Do this:
From the listing below, extract the lines from its first line through the line containing "red trapezoid: moved 8 px right, 3 px down", with both ends included. Copy them unchanged.

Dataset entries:
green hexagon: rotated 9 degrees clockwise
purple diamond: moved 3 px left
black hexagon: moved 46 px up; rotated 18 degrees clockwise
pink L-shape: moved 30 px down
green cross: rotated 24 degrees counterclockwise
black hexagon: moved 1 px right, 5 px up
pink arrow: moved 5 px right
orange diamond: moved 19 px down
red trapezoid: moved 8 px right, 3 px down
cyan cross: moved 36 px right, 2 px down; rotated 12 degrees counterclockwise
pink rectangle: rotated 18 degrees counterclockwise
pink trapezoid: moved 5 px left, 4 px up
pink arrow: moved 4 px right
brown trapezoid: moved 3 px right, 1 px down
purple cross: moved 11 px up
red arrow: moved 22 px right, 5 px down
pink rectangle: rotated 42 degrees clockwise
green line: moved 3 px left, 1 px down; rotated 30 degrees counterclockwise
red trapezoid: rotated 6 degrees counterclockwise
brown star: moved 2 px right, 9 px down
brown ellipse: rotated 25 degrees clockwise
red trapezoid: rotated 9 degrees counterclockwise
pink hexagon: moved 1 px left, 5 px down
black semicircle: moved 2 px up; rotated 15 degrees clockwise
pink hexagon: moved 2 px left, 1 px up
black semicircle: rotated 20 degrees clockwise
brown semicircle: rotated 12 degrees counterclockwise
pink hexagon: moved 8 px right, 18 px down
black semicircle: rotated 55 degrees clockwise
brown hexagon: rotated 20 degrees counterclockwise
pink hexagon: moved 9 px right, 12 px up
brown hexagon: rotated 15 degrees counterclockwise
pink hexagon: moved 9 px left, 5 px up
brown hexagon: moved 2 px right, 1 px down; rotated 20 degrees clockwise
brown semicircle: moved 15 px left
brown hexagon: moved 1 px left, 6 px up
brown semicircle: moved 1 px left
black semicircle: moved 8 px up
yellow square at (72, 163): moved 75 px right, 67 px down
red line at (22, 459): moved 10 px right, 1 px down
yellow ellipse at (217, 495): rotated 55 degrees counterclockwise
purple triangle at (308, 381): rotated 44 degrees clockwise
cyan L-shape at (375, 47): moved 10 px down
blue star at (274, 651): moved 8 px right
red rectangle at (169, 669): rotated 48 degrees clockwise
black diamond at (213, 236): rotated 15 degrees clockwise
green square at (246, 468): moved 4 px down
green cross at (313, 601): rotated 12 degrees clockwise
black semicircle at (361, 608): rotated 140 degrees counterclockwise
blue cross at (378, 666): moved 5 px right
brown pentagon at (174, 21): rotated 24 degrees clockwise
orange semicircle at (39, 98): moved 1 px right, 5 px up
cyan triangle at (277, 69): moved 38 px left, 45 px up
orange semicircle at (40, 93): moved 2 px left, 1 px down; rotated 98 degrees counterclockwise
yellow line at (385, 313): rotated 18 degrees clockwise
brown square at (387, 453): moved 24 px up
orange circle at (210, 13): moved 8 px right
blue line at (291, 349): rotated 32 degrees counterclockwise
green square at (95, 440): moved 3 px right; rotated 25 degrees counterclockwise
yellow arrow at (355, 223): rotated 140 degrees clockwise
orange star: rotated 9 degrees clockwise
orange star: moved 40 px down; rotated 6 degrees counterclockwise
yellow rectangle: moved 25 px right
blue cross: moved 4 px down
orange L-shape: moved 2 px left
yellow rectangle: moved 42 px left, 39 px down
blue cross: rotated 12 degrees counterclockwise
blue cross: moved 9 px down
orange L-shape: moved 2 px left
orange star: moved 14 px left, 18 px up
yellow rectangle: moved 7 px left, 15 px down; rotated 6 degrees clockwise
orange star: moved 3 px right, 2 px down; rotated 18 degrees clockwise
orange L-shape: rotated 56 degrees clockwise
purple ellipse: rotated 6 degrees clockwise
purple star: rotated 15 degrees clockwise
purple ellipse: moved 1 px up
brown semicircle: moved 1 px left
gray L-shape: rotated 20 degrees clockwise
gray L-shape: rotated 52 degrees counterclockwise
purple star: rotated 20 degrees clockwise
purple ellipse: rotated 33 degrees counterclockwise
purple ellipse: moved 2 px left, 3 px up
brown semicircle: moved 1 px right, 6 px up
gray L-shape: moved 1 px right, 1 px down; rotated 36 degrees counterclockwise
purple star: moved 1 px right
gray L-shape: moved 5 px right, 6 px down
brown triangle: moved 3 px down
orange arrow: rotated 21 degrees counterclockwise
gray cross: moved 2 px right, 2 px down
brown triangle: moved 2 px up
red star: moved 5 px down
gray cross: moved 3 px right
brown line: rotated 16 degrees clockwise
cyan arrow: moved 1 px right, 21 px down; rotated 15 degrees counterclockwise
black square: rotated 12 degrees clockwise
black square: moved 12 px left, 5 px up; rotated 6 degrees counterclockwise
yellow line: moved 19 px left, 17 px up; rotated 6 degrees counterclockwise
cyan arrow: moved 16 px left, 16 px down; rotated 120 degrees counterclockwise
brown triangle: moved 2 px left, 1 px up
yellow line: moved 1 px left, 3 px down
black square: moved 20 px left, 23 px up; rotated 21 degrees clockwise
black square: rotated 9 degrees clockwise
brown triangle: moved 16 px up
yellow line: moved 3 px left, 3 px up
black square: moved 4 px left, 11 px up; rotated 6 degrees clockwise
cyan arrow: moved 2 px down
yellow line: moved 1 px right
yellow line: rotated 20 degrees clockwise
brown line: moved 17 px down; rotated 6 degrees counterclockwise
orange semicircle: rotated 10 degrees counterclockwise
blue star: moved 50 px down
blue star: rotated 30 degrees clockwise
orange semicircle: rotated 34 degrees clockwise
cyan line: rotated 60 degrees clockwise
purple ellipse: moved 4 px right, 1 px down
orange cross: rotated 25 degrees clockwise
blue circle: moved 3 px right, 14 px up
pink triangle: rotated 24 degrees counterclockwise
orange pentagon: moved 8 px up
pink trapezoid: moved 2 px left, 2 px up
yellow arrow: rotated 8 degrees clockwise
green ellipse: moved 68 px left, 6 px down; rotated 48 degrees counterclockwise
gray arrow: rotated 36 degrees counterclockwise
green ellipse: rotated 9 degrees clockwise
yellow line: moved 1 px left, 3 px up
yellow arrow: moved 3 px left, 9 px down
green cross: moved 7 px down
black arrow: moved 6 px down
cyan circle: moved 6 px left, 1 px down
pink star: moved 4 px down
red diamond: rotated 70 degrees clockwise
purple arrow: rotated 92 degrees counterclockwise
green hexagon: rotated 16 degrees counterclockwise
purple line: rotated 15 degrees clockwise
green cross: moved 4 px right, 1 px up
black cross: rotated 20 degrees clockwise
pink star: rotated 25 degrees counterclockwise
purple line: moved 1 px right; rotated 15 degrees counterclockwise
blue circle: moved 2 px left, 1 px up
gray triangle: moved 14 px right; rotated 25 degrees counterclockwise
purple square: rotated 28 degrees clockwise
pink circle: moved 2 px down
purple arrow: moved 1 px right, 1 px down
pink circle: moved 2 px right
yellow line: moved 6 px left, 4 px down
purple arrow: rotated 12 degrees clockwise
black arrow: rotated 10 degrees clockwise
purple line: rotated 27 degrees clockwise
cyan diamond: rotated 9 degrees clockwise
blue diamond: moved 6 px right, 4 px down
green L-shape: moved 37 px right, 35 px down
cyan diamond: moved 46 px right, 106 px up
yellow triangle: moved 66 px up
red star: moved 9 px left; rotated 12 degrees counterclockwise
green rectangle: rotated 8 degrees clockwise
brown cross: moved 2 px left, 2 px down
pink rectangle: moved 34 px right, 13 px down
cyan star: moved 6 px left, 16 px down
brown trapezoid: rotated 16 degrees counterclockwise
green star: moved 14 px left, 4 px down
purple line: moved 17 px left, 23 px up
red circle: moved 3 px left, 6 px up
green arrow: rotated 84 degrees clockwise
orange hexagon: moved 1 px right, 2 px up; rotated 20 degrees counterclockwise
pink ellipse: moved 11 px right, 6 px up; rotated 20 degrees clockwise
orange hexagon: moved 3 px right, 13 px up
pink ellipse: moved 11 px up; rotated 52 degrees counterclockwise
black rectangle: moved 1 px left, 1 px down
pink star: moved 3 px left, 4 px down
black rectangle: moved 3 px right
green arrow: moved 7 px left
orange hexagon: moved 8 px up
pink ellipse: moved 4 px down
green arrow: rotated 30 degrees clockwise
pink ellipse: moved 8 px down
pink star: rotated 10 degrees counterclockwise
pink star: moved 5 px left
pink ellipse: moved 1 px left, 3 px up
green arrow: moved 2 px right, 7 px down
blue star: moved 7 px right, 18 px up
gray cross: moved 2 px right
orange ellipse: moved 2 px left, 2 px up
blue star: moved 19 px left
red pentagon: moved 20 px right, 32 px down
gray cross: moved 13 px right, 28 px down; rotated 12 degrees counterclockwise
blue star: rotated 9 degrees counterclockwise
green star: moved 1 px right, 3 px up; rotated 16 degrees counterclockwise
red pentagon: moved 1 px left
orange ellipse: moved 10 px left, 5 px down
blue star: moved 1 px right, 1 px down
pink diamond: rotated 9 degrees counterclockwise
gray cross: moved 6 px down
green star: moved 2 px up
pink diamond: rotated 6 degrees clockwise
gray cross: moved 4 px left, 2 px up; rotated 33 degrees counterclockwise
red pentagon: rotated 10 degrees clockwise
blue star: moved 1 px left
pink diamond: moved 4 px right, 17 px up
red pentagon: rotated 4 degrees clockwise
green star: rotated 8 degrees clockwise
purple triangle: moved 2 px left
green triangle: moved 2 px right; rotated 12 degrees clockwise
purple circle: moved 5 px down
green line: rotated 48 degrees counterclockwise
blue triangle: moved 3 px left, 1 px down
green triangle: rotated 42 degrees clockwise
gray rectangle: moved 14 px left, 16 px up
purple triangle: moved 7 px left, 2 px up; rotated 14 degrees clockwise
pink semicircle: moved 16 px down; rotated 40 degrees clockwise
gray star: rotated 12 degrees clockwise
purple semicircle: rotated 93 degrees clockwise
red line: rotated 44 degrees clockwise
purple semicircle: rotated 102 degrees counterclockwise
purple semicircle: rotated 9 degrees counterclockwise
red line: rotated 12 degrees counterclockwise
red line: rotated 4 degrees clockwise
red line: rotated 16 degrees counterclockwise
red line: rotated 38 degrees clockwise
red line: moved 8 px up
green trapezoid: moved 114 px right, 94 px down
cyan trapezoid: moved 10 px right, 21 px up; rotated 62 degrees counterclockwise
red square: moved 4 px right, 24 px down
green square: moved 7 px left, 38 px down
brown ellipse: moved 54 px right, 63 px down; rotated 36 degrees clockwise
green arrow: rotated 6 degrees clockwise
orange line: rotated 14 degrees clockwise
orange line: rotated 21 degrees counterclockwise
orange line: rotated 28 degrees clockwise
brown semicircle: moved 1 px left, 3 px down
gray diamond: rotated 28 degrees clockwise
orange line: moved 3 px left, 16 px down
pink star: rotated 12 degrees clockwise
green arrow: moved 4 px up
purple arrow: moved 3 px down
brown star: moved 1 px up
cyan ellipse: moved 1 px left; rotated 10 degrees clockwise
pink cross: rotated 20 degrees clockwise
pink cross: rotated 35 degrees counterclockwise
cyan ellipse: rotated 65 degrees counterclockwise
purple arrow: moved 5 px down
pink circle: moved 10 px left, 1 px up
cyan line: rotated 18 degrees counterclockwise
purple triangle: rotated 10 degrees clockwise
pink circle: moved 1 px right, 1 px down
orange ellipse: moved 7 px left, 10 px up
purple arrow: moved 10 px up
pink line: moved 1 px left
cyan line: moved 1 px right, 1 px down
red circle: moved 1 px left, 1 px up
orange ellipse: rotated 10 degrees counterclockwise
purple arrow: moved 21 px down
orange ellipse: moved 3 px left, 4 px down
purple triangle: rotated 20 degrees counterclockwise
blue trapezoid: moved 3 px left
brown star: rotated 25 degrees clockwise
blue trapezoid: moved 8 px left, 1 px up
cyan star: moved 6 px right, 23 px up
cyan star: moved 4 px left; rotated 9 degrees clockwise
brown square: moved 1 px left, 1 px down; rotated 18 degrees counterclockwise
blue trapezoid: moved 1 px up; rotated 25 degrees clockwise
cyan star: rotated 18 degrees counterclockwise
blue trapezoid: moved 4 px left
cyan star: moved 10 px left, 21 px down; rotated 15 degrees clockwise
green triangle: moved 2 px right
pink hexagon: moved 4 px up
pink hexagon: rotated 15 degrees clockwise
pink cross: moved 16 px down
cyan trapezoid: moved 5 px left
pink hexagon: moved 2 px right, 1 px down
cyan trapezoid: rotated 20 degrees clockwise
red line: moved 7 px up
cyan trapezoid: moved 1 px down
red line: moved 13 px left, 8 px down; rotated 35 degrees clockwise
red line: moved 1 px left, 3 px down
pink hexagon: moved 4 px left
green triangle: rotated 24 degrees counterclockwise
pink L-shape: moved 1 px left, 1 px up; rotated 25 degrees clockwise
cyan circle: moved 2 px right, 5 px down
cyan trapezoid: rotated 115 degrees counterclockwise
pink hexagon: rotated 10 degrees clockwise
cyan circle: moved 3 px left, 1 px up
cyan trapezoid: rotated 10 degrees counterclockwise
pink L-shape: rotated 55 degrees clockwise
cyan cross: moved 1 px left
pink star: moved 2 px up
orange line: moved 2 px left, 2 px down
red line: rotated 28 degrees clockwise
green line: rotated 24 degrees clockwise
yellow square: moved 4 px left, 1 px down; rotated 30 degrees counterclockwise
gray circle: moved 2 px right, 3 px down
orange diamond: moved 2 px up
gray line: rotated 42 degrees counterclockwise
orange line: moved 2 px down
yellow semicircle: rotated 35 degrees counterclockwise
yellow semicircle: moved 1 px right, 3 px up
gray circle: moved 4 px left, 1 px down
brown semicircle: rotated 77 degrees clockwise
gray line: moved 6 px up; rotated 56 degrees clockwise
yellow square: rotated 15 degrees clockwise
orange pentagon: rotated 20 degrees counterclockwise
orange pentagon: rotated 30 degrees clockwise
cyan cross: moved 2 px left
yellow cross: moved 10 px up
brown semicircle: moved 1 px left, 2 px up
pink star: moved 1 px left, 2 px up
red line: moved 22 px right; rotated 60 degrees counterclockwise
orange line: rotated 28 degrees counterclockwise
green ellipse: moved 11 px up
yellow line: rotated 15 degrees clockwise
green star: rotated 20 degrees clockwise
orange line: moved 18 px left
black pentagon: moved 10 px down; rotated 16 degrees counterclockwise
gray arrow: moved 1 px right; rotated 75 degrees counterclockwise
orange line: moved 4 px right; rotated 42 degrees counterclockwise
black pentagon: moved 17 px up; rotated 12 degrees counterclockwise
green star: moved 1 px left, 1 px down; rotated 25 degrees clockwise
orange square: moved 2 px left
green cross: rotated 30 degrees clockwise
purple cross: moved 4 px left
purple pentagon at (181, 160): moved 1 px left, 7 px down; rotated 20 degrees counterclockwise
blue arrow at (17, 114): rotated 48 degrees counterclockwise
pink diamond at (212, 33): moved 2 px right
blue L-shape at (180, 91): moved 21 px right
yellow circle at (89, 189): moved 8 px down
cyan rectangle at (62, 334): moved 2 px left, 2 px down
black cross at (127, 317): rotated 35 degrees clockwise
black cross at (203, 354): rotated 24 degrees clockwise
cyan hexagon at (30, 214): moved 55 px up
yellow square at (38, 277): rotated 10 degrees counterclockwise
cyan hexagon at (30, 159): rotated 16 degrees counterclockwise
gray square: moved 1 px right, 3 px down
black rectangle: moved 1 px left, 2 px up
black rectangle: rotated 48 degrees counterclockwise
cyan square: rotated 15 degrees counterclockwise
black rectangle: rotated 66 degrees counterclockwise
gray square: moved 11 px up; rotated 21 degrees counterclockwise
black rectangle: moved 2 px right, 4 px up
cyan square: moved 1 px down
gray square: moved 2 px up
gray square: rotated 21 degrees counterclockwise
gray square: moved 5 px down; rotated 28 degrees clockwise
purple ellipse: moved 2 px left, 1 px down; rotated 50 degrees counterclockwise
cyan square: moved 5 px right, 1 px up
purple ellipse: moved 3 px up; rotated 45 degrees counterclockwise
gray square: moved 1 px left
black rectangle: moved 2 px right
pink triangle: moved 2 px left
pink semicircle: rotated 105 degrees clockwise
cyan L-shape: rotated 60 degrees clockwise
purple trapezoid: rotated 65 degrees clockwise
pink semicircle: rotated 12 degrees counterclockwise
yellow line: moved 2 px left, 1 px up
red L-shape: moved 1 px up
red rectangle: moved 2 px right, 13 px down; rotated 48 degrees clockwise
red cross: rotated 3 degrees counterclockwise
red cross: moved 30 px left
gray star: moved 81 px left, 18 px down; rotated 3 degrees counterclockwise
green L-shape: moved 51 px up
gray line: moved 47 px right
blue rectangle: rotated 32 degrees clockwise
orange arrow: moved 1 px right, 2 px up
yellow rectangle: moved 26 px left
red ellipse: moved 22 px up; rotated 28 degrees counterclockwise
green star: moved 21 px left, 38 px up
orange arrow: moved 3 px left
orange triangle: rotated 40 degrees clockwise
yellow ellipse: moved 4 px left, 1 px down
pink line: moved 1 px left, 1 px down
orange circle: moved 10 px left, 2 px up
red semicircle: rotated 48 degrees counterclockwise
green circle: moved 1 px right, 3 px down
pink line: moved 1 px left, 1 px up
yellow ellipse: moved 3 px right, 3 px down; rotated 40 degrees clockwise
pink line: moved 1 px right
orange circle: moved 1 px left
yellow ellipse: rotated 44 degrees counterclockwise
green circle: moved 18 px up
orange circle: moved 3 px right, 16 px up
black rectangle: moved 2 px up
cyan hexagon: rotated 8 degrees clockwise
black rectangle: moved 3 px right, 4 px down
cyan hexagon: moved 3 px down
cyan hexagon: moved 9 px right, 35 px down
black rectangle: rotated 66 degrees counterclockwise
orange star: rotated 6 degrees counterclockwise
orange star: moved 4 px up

In response:
green hexagon: rotated 9 degrees clockwise
purple diamond: moved 3 px left
black hexagon: moved 46 px up; rotated 18 degrees clockwise
pink L-shape: moved 30 px down
green cross: rotated 24 degrees counterclockwise
black hexagon: moved 1 px right, 5 px up
pink arrow: moved 5 px right
orange diamond: moved 19 px down
red trapezoid: moved 8 px right, 3 px down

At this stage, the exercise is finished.